Lines with the string "green" are to be identified in the listing and copied.

▸ SUPPLIED MATERIAL

◇ ◇ ◇ ◇ ◇

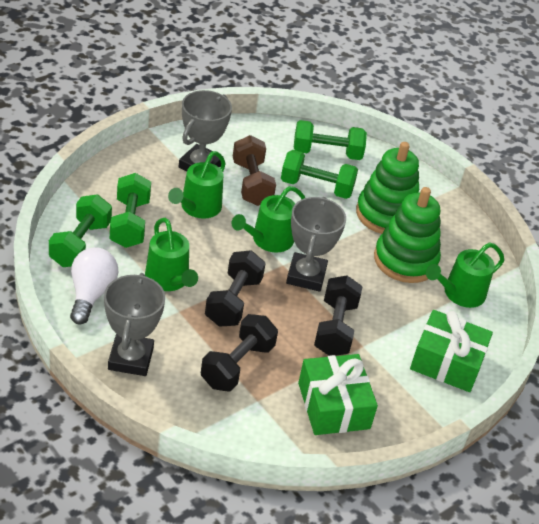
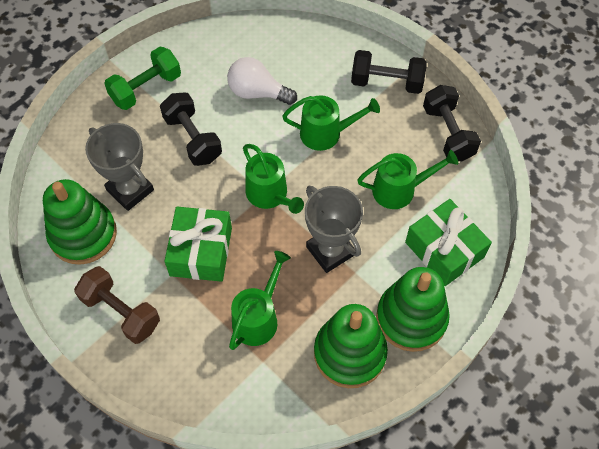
green dumbbell: 4 -> 1
green stacking toy: 2 -> 3
grey trophy: 3 -> 2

◇ ◇ ◇ ◇ ◇

▸ RESPONSE BELOW
green dumbbell: 4 -> 1
green stacking toy: 2 -> 3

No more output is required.